Collected data:
----
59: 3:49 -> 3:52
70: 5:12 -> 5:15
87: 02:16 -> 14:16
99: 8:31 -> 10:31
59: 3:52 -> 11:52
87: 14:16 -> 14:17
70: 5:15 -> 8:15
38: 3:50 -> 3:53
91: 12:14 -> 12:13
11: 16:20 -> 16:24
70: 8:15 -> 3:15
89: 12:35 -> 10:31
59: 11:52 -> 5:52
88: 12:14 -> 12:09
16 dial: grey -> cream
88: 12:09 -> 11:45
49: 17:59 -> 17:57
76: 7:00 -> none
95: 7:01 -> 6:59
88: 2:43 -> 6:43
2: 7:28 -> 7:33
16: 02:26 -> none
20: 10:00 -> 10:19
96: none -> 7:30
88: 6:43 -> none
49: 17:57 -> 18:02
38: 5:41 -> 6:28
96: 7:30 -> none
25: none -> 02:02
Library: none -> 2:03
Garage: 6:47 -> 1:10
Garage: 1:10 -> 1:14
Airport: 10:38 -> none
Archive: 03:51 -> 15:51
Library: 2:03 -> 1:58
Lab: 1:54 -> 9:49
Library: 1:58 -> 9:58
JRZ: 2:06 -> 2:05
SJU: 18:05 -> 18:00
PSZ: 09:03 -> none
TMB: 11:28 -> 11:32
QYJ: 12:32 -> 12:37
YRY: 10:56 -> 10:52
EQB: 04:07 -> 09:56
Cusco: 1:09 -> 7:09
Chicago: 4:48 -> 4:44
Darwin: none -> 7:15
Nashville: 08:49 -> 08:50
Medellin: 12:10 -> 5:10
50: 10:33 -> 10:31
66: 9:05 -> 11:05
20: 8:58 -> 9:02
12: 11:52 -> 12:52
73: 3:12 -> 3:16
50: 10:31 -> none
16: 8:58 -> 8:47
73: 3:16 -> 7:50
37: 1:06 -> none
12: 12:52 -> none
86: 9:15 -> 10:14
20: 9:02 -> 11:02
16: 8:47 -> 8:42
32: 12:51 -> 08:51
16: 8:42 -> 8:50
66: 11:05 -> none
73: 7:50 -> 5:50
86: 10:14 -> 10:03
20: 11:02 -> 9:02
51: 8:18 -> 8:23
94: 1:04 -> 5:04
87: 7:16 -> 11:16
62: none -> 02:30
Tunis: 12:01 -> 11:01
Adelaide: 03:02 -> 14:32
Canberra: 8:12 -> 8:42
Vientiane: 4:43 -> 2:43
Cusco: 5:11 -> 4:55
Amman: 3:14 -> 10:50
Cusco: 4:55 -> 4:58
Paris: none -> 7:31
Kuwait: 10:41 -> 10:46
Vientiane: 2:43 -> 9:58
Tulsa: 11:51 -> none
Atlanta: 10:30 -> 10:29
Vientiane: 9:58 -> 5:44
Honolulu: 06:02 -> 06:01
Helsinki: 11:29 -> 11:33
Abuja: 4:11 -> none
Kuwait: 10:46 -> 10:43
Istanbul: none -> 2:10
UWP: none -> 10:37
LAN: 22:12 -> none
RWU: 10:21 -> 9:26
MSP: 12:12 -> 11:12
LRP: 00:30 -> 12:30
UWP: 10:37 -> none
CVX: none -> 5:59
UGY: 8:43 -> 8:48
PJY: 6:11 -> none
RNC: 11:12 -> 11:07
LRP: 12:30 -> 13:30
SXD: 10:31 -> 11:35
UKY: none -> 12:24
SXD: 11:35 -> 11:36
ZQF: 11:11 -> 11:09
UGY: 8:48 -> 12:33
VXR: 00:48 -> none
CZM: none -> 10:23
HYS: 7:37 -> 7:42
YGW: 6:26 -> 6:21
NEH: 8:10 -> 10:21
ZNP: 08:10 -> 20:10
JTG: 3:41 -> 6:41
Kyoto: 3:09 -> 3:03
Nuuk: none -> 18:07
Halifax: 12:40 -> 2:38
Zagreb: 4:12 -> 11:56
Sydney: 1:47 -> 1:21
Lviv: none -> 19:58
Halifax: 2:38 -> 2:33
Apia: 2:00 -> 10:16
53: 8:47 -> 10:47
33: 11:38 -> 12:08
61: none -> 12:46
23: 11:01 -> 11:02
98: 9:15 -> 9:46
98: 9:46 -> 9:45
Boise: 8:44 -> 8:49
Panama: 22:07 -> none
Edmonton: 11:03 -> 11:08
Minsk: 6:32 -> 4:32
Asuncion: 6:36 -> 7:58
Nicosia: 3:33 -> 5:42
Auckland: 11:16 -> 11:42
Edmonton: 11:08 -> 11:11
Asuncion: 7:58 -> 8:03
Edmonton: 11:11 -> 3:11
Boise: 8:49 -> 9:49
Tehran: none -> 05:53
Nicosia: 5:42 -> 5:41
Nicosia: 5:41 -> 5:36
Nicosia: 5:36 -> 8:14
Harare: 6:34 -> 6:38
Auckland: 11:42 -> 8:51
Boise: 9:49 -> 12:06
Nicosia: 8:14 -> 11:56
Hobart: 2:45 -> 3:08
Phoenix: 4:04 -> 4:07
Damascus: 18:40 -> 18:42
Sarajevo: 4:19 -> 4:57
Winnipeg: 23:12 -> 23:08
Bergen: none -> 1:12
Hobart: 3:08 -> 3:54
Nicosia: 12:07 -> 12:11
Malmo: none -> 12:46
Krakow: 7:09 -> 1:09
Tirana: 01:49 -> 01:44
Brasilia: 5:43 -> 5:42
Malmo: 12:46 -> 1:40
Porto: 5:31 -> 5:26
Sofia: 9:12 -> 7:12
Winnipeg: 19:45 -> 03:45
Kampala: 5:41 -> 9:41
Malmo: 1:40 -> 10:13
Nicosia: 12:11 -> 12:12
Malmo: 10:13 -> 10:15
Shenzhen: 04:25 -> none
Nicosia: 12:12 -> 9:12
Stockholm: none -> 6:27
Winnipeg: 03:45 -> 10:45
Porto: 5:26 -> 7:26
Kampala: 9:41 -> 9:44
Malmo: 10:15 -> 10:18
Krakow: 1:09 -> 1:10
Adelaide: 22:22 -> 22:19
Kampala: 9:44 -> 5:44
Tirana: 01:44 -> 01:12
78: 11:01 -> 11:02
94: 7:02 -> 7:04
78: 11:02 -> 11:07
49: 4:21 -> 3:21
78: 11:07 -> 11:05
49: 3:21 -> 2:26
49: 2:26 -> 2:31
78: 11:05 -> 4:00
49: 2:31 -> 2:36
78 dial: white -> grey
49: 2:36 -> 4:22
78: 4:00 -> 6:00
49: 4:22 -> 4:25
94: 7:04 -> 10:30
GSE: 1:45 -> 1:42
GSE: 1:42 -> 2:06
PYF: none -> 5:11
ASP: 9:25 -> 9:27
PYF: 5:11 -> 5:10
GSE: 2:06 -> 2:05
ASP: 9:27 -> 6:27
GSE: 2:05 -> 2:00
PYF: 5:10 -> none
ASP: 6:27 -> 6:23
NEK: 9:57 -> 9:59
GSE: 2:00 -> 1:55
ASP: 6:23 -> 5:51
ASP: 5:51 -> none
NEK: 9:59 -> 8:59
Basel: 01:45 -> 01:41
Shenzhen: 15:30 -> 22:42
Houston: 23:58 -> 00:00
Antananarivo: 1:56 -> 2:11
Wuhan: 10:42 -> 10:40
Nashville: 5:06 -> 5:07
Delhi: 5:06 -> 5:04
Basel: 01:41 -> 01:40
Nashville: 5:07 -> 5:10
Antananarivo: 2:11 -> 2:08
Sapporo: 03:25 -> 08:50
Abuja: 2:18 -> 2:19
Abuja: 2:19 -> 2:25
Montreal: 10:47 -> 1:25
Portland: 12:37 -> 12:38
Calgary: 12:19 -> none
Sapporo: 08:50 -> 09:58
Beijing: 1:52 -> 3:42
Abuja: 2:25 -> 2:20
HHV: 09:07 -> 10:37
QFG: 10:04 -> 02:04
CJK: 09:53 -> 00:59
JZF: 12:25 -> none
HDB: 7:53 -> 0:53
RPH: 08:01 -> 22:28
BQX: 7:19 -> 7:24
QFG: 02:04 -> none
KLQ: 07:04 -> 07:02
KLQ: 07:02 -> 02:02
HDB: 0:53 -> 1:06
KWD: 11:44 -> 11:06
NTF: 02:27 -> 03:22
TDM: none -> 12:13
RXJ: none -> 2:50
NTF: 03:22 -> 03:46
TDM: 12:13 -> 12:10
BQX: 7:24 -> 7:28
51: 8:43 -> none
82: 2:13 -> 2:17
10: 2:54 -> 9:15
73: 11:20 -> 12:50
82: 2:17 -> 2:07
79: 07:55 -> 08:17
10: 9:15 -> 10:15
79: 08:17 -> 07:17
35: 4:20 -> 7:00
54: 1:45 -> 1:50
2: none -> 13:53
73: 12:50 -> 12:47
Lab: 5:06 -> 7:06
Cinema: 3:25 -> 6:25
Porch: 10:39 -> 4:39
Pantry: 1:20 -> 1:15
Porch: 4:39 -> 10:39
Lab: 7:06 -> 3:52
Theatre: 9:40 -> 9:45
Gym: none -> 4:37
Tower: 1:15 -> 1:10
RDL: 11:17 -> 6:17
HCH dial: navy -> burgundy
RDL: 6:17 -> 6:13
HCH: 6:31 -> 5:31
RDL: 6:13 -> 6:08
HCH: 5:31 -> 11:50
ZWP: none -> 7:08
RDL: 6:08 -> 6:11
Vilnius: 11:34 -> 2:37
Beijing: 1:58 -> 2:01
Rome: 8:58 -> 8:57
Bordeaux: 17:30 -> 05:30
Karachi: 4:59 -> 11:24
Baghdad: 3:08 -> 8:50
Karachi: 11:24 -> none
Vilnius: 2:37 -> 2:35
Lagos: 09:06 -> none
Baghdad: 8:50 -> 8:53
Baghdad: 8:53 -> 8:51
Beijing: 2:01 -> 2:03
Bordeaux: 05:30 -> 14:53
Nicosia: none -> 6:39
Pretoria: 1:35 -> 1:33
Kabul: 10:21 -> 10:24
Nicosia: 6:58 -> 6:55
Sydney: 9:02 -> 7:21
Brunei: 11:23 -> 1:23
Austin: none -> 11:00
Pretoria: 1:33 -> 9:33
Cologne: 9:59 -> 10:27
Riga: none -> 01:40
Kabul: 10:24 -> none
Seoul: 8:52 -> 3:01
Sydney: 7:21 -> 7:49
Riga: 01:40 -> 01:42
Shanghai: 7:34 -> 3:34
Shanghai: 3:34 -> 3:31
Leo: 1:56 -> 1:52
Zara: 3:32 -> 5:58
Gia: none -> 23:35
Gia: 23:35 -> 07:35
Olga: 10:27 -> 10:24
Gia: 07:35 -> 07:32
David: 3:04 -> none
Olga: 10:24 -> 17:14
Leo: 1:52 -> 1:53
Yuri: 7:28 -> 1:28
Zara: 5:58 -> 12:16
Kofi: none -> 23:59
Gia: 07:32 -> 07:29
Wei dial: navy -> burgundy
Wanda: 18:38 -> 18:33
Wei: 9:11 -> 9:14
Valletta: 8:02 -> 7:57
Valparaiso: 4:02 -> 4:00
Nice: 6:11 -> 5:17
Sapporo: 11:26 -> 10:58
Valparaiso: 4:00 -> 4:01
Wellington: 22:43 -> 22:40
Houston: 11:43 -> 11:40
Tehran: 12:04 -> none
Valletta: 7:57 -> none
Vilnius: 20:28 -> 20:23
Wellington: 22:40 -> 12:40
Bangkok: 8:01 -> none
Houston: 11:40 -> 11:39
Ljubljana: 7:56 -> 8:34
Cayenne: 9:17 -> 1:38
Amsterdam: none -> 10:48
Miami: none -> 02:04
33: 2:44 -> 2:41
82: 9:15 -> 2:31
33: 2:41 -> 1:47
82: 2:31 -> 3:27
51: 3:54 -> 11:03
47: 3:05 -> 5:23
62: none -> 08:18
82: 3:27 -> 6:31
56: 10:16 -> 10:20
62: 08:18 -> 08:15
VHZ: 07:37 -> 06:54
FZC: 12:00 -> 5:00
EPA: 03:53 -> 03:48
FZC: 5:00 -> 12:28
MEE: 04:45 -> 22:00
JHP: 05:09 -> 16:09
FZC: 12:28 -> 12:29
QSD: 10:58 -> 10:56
----
> To do: Retype the lines from the first one down to and including the line containing "49: 17:57 -> 18:02", keeping each one unchanged.

> Exercise output:
59: 3:49 -> 3:52
70: 5:12 -> 5:15
87: 02:16 -> 14:16
99: 8:31 -> 10:31
59: 3:52 -> 11:52
87: 14:16 -> 14:17
70: 5:15 -> 8:15
38: 3:50 -> 3:53
91: 12:14 -> 12:13
11: 16:20 -> 16:24
70: 8:15 -> 3:15
89: 12:35 -> 10:31
59: 11:52 -> 5:52
88: 12:14 -> 12:09
16 dial: grey -> cream
88: 12:09 -> 11:45
49: 17:59 -> 17:57
76: 7:00 -> none
95: 7:01 -> 6:59
88: 2:43 -> 6:43
2: 7:28 -> 7:33
16: 02:26 -> none
20: 10:00 -> 10:19
96: none -> 7:30
88: 6:43 -> none
49: 17:57 -> 18:02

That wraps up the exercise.